▼
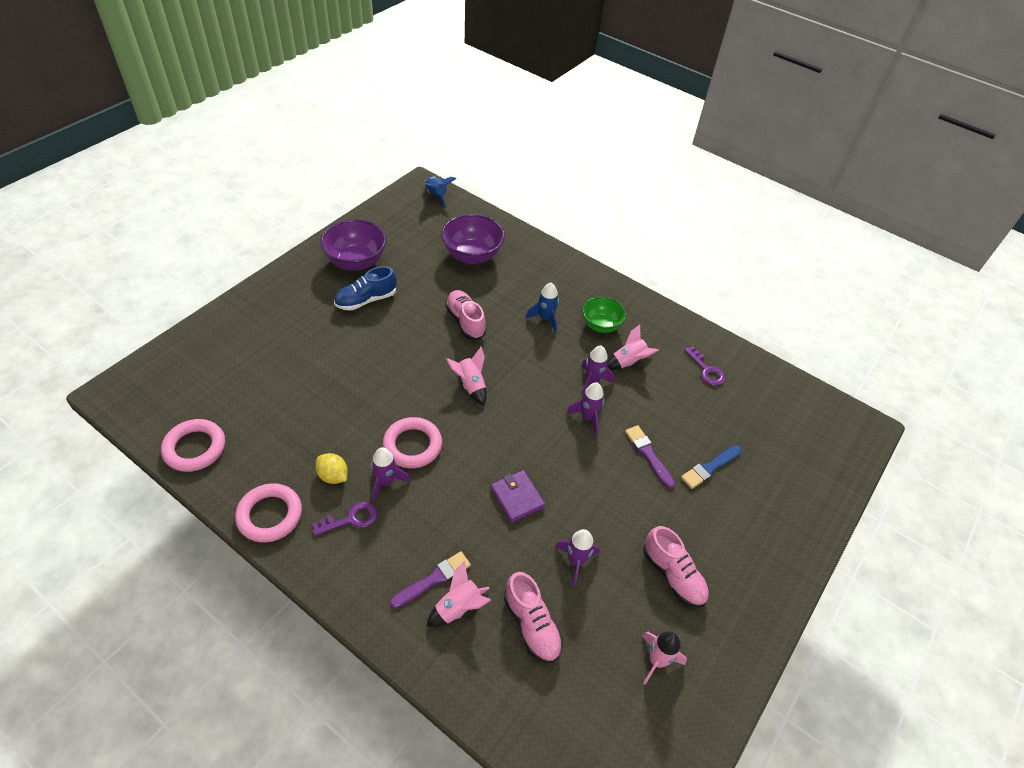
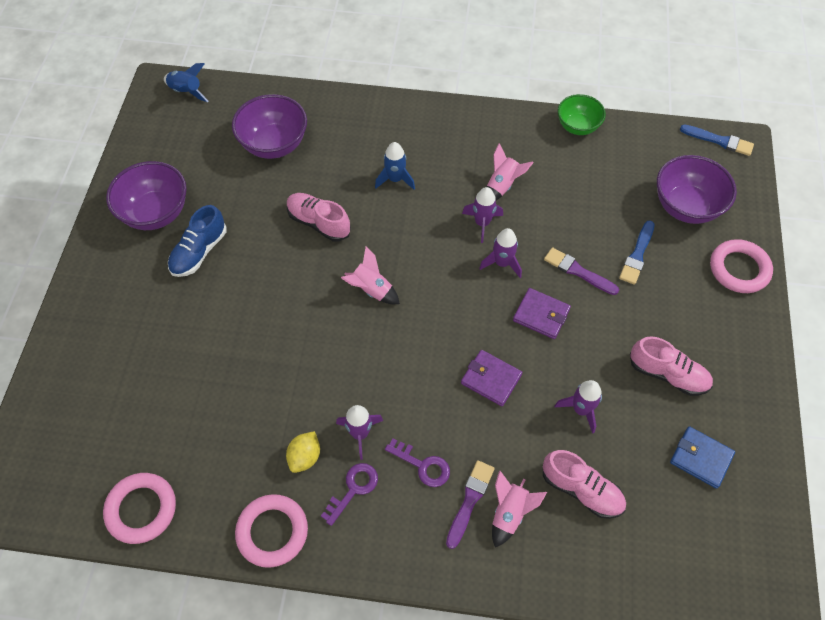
camera: 25 degrees left, 10 degrees up
(333, 476) = (305, 457): yellow lemon -> yellow lemon turned 75 degrees counterclockwise
(412, 445) = (359, 382): pink ring -> pink ring (739, 269)
(593, 471) = (541, 315): none -> purple wallet
(601, 325) = (452, 159): green bowl -> green bowl (577, 126)
(657, 660) = (701, 458): pink rocket -> blue wallet
(706, 370) = (576, 157): purple key -> purple key (423, 465)
(780, 452) = (686, 207): none -> purple bowl
(847, 415) = (719, 141): none -> blue brush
▲
Problem to work on: Word for word, restate the line that contains "(412, 445) = (359, 382): pink" and each line after it, up to and including the last line of the listing; include nothing else.

Your response:
(412, 445) = (359, 382): pink ring -> pink ring (739, 269)
(593, 471) = (541, 315): none -> purple wallet
(601, 325) = (452, 159): green bowl -> green bowl (577, 126)
(657, 660) = (701, 458): pink rocket -> blue wallet
(706, 370) = (576, 157): purple key -> purple key (423, 465)
(780, 452) = (686, 207): none -> purple bowl
(847, 415) = (719, 141): none -> blue brush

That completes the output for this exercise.